**What is being asked:** In the records below, begin at the line containing "IC35: NAND 74LS00" and end at the line containing "S3: button (GND, X0) -> button (GND, X4)"; quote every line in that span exactly, including both boundary lines, and no others.

**Entries provided:**
□ □ □

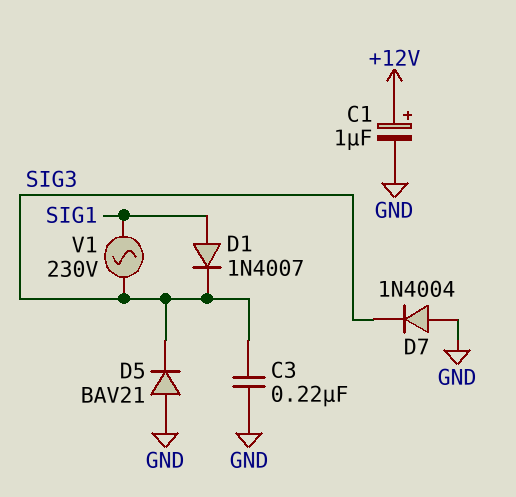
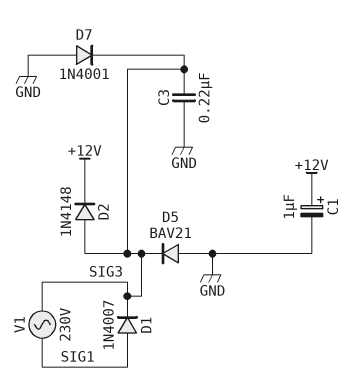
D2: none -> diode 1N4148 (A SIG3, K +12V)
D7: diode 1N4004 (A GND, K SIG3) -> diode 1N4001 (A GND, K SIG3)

□ □ □

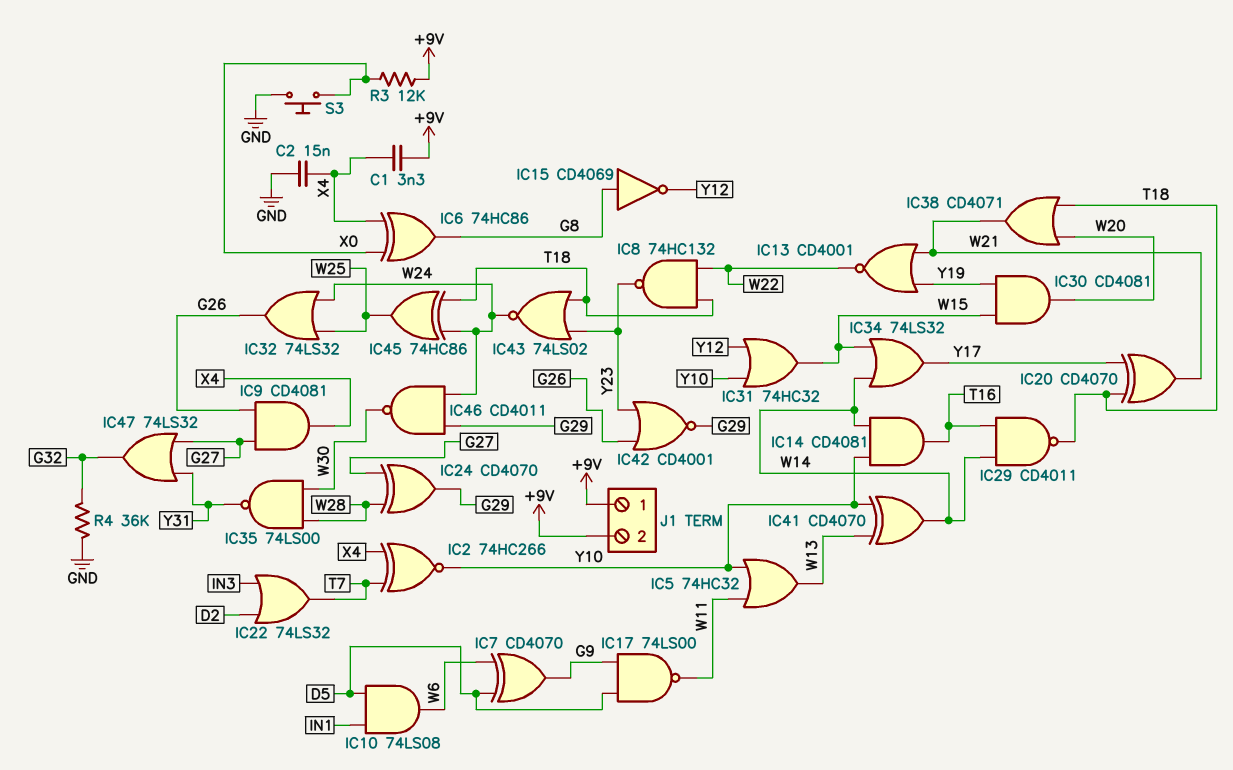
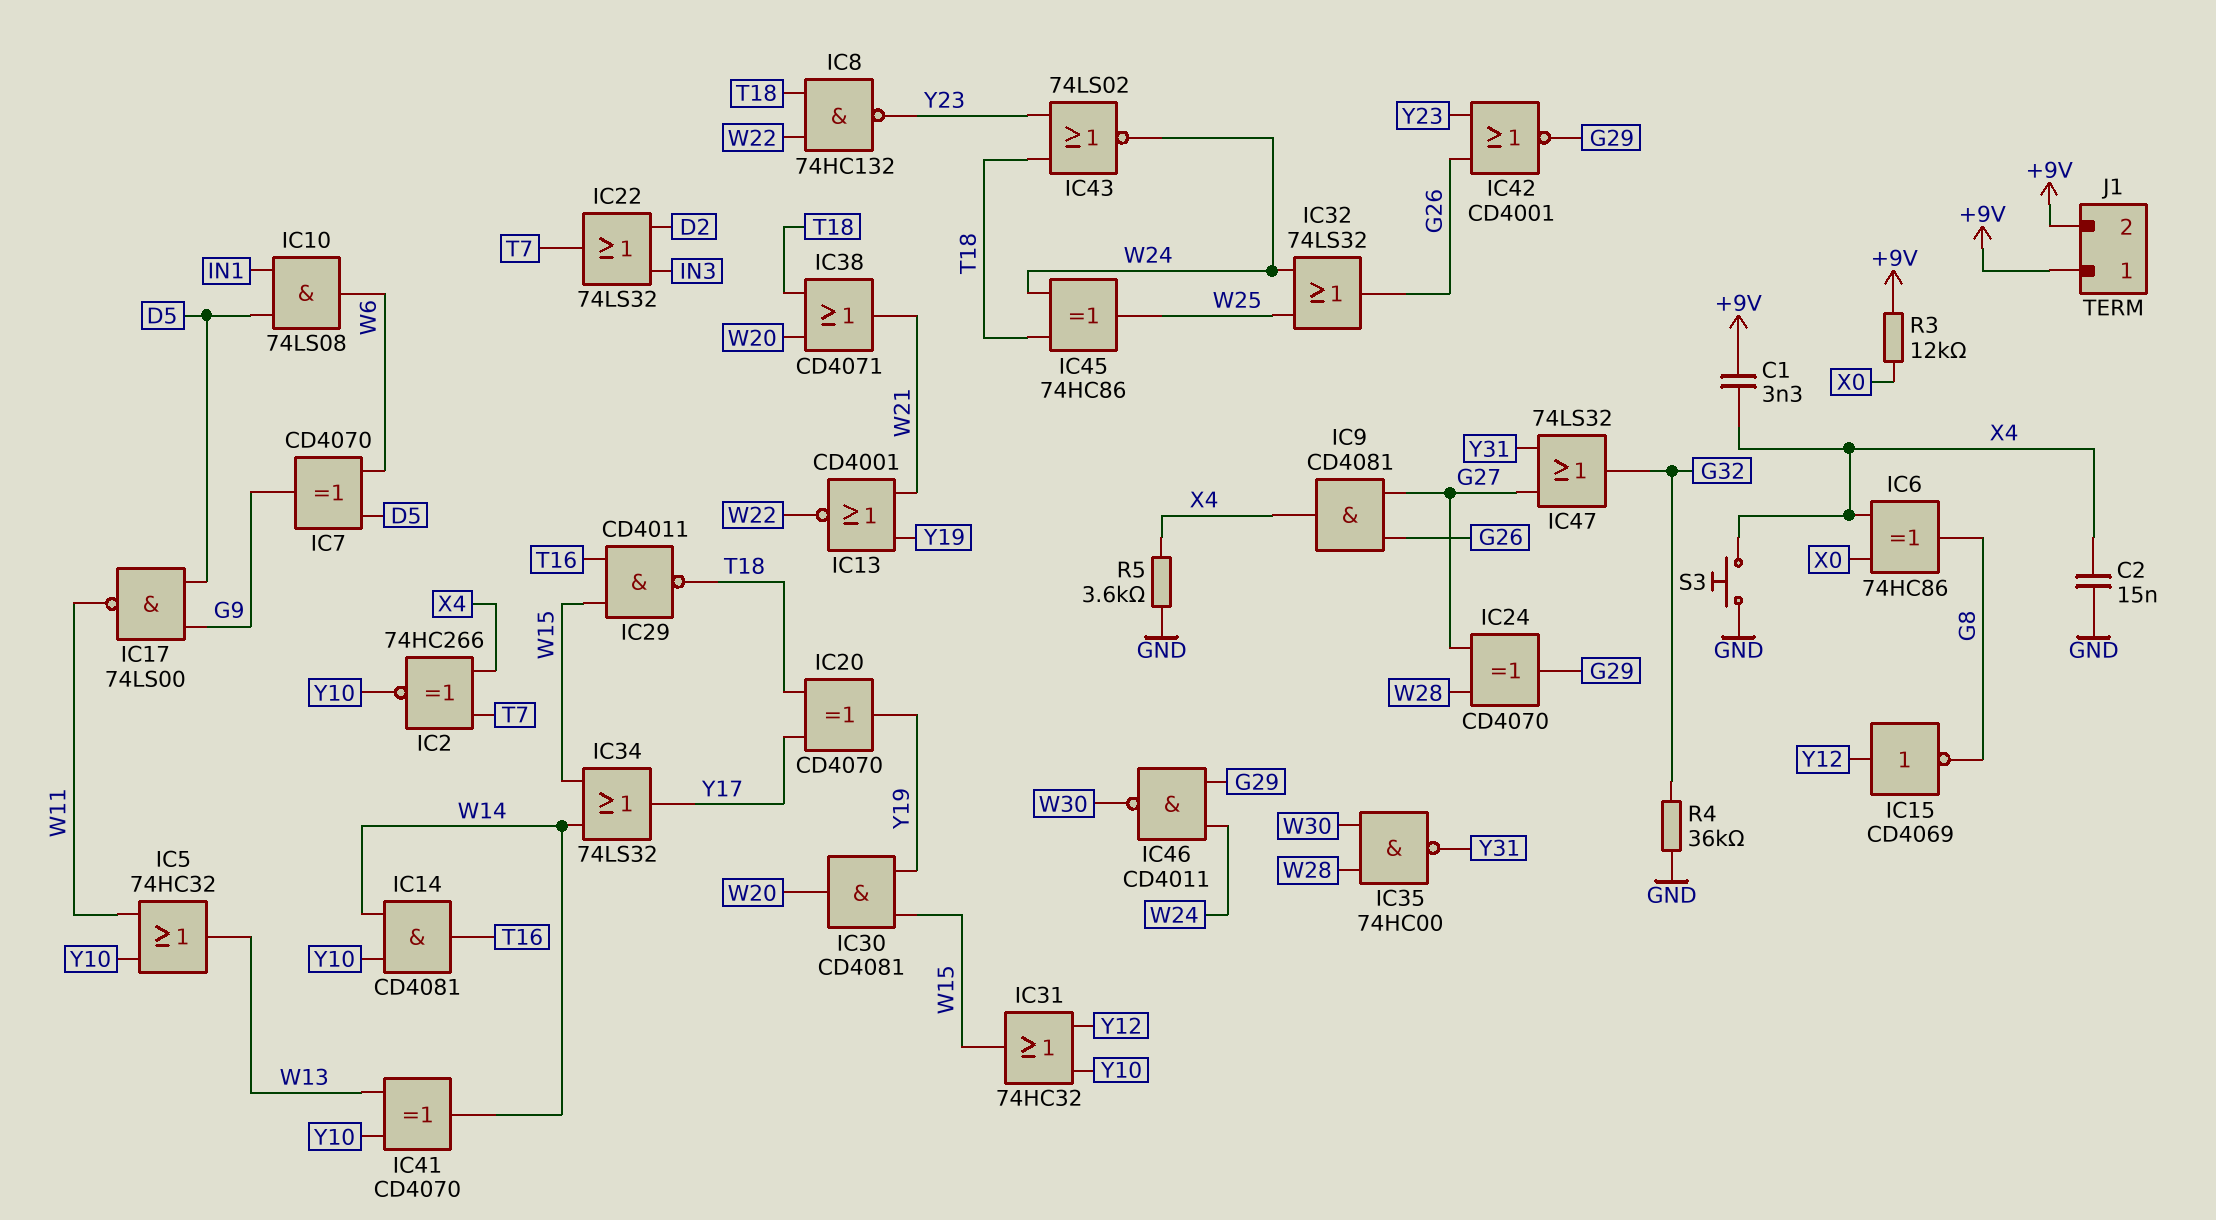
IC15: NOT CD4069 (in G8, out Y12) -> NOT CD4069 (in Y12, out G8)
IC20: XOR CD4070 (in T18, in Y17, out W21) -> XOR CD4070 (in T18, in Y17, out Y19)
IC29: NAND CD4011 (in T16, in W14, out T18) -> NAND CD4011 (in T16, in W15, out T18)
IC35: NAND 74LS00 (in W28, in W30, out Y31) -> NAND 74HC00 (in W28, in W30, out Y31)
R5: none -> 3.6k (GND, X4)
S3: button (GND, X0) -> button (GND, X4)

□ □ □

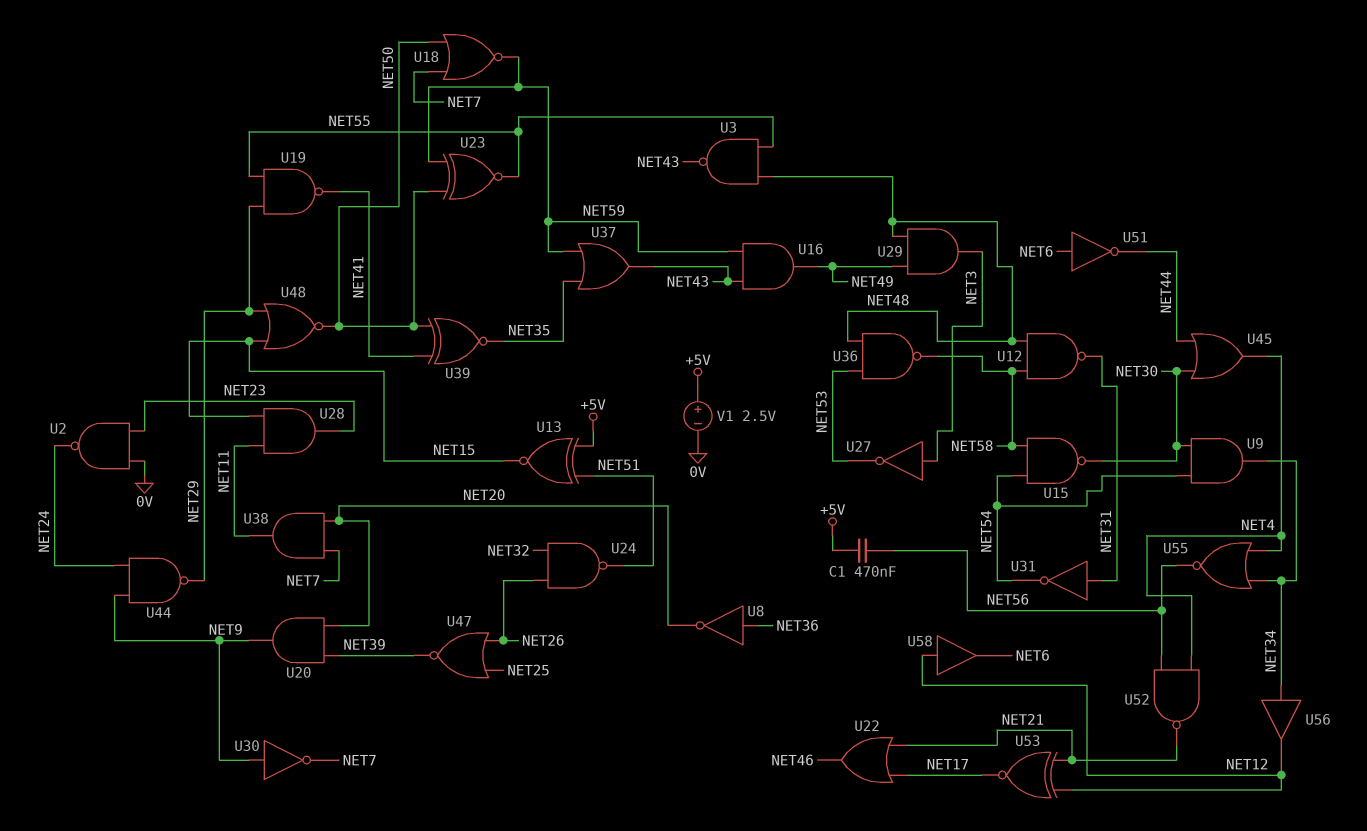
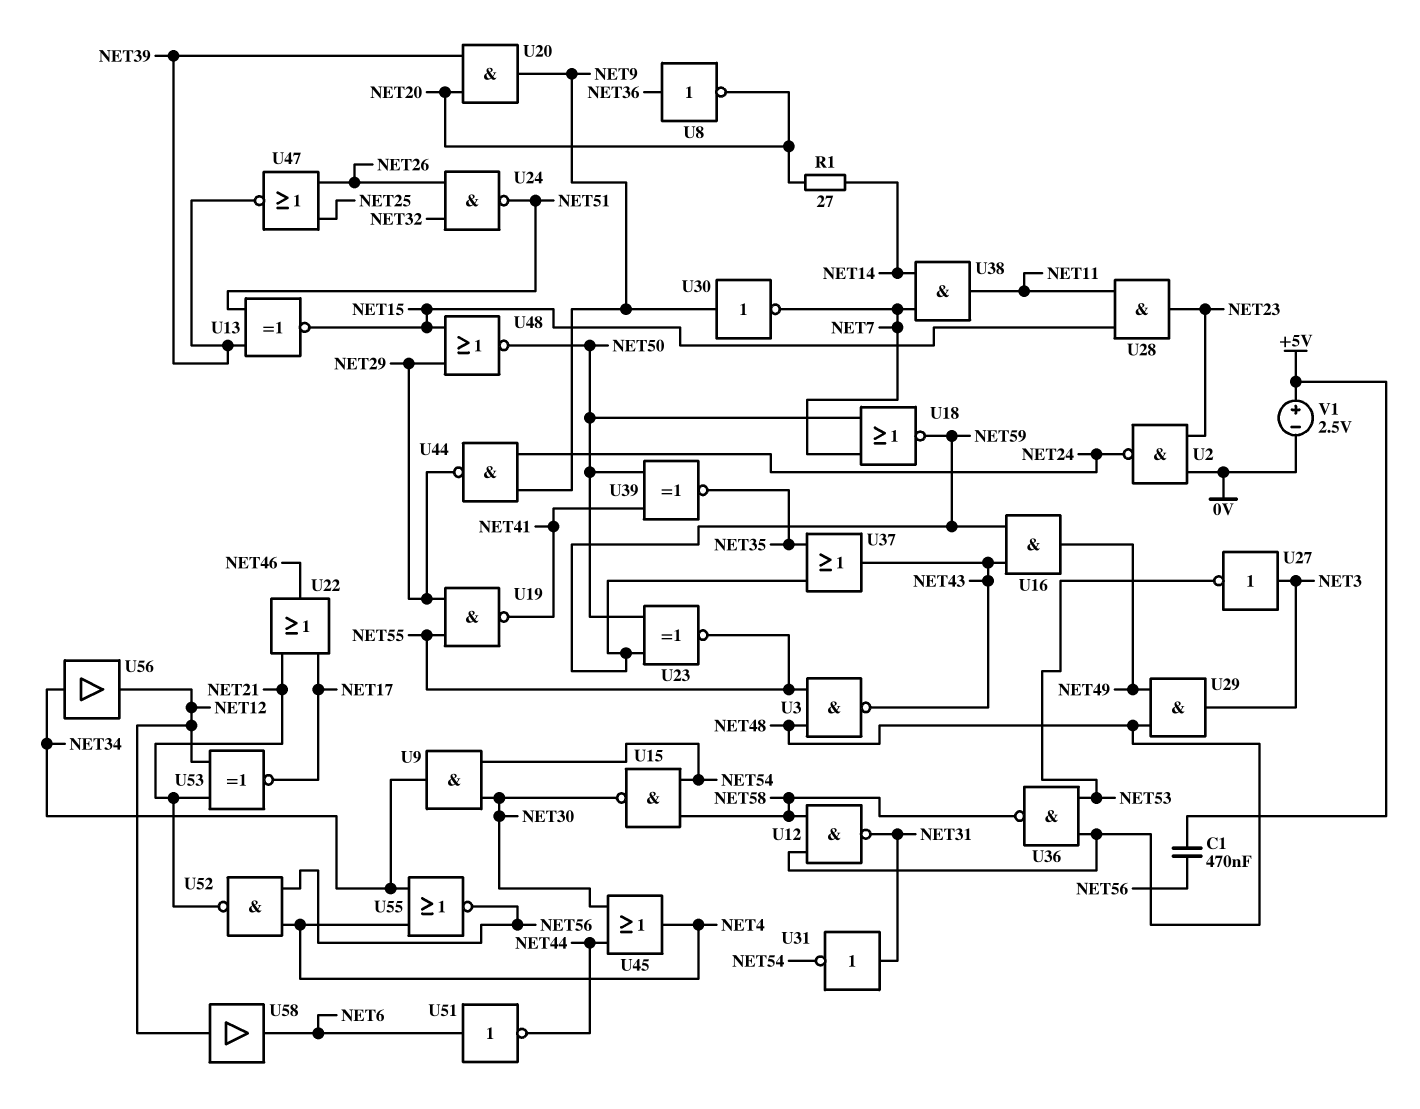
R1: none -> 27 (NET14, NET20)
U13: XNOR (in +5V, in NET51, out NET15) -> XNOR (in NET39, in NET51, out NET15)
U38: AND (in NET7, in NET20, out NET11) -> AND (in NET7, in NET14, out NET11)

□ □ □

**Answer to the problem:**
IC35: NAND 74LS00 (in W28, in W30, out Y31) -> NAND 74HC00 (in W28, in W30, out Y31)
R5: none -> 3.6k (GND, X4)
S3: button (GND, X0) -> button (GND, X4)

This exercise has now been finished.